The task
The expected output is exactly the lines below, starting at the line with "orange spinning top: 2 -> 3" and ending at the line with "green plate: 1 -> 0", both included; no other line belongs in it.

= Beginning of Section =

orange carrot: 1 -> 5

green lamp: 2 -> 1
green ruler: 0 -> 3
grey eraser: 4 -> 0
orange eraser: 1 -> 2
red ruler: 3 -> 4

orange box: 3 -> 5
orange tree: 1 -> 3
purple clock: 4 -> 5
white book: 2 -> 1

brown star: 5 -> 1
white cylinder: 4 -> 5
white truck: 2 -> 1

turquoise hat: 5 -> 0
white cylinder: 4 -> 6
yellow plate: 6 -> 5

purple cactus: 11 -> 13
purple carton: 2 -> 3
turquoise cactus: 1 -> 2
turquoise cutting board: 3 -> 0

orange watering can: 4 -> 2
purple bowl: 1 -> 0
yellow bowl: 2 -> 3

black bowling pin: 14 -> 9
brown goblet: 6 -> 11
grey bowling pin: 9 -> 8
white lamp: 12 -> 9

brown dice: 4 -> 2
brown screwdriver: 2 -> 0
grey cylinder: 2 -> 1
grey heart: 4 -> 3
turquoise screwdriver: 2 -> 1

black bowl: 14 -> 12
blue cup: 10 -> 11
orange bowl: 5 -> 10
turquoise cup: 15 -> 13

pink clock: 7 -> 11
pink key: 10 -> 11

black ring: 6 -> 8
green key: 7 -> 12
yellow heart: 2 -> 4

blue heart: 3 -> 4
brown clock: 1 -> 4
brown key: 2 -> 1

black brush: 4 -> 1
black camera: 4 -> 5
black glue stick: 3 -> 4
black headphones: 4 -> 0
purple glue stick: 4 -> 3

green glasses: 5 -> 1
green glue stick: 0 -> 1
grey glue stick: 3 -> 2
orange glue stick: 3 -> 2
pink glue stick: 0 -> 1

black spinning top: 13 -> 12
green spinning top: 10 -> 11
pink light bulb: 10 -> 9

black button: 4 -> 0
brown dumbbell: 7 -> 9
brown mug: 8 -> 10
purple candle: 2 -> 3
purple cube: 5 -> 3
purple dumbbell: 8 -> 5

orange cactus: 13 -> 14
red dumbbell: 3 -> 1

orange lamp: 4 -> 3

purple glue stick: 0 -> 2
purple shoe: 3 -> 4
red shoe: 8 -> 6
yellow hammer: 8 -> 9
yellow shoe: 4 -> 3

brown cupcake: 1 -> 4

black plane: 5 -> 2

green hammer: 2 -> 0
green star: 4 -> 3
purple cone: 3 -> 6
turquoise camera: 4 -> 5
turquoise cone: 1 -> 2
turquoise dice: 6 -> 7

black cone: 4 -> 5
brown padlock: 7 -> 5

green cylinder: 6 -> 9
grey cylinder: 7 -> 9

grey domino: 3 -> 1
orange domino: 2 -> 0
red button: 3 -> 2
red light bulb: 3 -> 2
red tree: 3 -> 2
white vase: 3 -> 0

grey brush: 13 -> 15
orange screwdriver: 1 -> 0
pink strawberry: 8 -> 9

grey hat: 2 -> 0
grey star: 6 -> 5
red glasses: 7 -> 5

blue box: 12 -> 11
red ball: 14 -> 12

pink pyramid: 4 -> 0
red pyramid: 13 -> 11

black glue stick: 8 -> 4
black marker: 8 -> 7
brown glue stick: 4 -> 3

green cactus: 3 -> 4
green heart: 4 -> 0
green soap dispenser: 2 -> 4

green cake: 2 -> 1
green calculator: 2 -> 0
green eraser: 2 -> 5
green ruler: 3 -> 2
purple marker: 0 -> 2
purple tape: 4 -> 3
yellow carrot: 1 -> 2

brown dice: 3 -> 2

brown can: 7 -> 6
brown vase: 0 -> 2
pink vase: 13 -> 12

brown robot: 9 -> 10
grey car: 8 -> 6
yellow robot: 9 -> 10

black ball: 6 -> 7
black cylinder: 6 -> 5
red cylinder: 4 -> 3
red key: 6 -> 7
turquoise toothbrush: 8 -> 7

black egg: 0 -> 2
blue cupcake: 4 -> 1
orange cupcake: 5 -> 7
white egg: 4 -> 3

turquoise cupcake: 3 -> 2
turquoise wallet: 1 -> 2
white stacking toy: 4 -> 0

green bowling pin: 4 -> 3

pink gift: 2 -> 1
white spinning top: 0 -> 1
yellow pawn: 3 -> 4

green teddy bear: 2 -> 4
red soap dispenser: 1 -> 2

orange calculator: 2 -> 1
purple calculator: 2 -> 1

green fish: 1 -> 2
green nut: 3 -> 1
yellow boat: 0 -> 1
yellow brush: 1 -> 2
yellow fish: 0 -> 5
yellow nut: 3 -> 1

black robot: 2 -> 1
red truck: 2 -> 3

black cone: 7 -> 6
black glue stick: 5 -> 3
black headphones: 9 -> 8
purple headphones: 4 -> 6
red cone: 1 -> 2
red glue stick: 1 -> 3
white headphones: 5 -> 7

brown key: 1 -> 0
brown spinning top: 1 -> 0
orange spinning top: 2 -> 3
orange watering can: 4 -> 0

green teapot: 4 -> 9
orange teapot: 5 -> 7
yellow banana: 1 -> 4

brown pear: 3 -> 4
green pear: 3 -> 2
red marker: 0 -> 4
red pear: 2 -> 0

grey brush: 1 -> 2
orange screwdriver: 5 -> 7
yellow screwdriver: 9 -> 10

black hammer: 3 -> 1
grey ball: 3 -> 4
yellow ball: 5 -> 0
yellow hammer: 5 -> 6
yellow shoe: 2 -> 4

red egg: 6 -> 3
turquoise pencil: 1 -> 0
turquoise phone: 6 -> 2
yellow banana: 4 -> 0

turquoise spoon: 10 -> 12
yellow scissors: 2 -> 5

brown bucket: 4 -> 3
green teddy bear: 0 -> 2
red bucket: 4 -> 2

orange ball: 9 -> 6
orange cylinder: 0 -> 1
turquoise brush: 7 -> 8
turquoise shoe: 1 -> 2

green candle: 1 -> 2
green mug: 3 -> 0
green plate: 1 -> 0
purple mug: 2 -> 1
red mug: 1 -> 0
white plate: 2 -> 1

= End of Section =

Reply to the exercise
orange spinning top: 2 -> 3
orange watering can: 4 -> 0

green teapot: 4 -> 9
orange teapot: 5 -> 7
yellow banana: 1 -> 4

brown pear: 3 -> 4
green pear: 3 -> 2
red marker: 0 -> 4
red pear: 2 -> 0

grey brush: 1 -> 2
orange screwdriver: 5 -> 7
yellow screwdriver: 9 -> 10

black hammer: 3 -> 1
grey ball: 3 -> 4
yellow ball: 5 -> 0
yellow hammer: 5 -> 6
yellow shoe: 2 -> 4

red egg: 6 -> 3
turquoise pencil: 1 -> 0
turquoise phone: 6 -> 2
yellow banana: 4 -> 0

turquoise spoon: 10 -> 12
yellow scissors: 2 -> 5

brown bucket: 4 -> 3
green teddy bear: 0 -> 2
red bucket: 4 -> 2

orange ball: 9 -> 6
orange cylinder: 0 -> 1
turquoise brush: 7 -> 8
turquoise shoe: 1 -> 2

green candle: 1 -> 2
green mug: 3 -> 0
green plate: 1 -> 0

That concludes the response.